WORK TASK: Please output the line containing "lime brick H2:I2" and all lines that follow it in the data below, exactly, with no pictures.

=== RECORD EXCERPTS ===

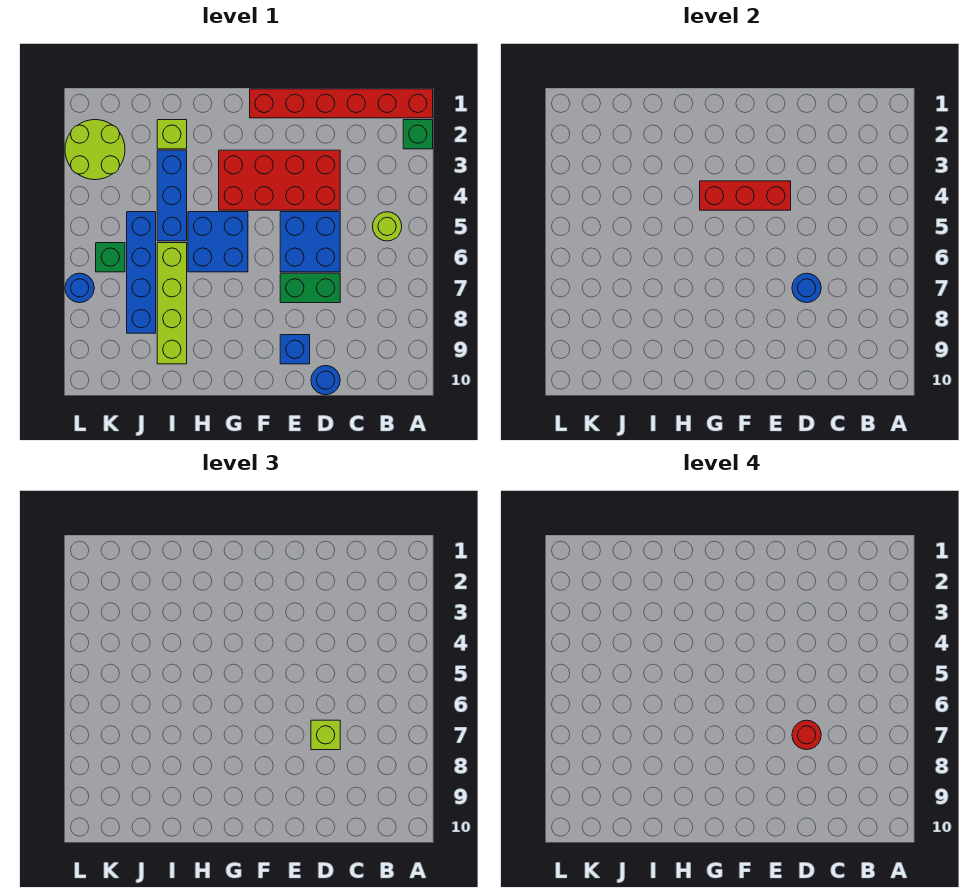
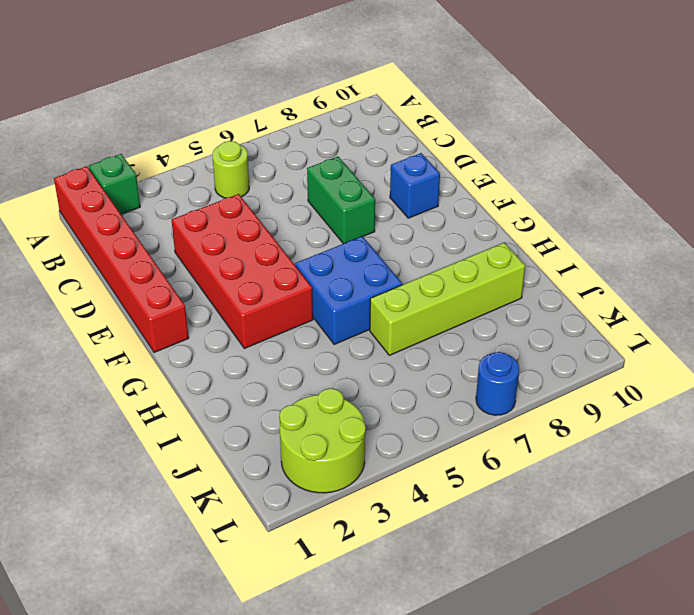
none -> blue brick D5:E6 level 1
none -> blue round brick D10 level 1
none -> lime brick I2 level 1

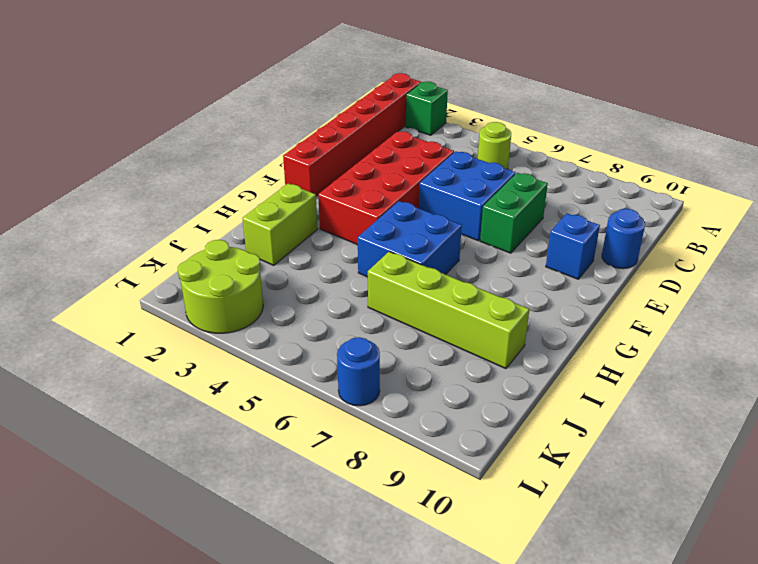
lime brick H2:I2 level 1 -> lime brick I2 level 1
none -> blue brick I3:I5 level 1
none -> blue brick J5:J8 level 1
none -> green brick K6 level 1

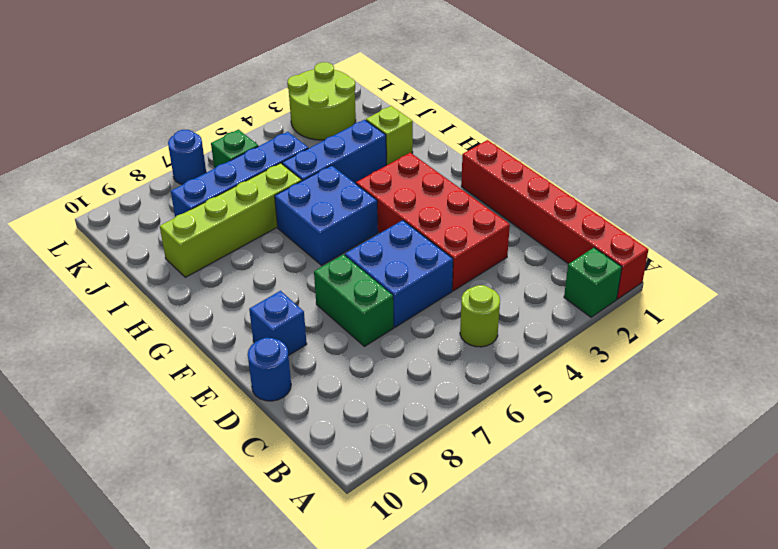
none -> blue round brick D7 level 2
none -> red brick E4:G4 level 2
none -> lime brick D7 level 3

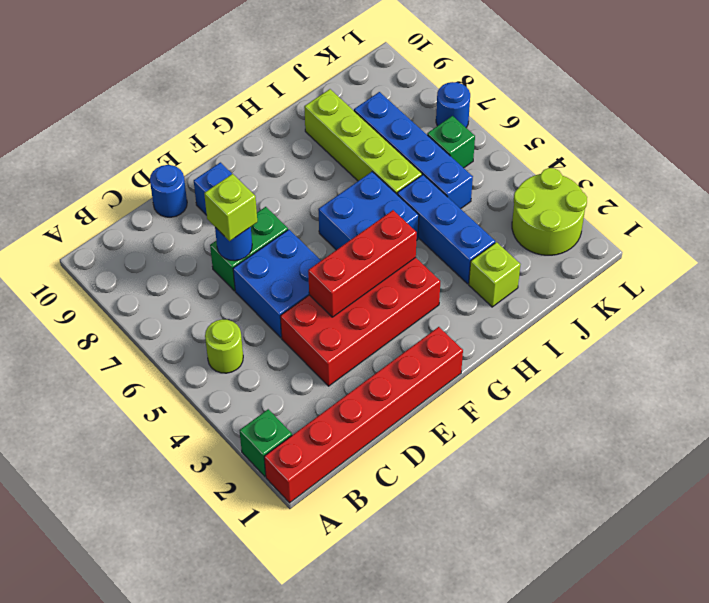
none -> red round brick D7 level 4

===

RESULT:
lime brick H2:I2 level 1 -> lime brick I2 level 1
none -> blue brick I3:I5 level 1
none -> blue brick J5:J8 level 1
none -> green brick K6 level 1

none -> blue round brick D7 level 2
none -> red brick E4:G4 level 2
none -> lime brick D7 level 3

none -> red round brick D7 level 4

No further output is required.